Data records
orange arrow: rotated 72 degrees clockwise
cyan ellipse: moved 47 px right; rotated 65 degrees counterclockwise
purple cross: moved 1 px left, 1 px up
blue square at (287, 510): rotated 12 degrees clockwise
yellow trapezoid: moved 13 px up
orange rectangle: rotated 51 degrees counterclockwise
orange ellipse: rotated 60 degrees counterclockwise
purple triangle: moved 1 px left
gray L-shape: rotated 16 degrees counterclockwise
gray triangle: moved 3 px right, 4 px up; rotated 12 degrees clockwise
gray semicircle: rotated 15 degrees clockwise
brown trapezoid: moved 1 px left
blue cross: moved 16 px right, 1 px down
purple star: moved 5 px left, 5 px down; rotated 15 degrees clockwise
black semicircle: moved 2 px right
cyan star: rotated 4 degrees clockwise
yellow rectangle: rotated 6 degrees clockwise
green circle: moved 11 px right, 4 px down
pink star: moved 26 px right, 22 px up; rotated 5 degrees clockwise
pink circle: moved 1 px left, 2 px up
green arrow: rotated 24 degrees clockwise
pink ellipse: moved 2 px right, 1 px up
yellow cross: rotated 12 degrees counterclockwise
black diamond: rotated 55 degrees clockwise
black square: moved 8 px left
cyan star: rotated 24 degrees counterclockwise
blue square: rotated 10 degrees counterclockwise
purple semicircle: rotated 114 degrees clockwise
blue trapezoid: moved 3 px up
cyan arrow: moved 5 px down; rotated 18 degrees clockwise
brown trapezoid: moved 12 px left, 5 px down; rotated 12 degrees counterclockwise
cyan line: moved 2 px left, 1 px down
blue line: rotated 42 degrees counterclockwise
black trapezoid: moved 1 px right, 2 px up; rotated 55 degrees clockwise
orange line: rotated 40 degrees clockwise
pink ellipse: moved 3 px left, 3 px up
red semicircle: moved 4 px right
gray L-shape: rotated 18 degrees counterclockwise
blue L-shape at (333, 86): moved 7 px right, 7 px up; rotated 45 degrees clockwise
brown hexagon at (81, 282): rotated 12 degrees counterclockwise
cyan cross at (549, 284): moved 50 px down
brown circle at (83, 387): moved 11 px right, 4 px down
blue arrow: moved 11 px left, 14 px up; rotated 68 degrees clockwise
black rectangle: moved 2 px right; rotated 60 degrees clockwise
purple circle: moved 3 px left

> Aim of the exercise
Repeat the listing word for word, starting at its first line and stopping after the line that contains "gray L-shape: rotated 16".

> Result for this exercise
orange arrow: rotated 72 degrees clockwise
cyan ellipse: moved 47 px right; rotated 65 degrees counterclockwise
purple cross: moved 1 px left, 1 px up
blue square at (287, 510): rotated 12 degrees clockwise
yellow trapezoid: moved 13 px up
orange rectangle: rotated 51 degrees counterclockwise
orange ellipse: rotated 60 degrees counterclockwise
purple triangle: moved 1 px left
gray L-shape: rotated 16 degrees counterclockwise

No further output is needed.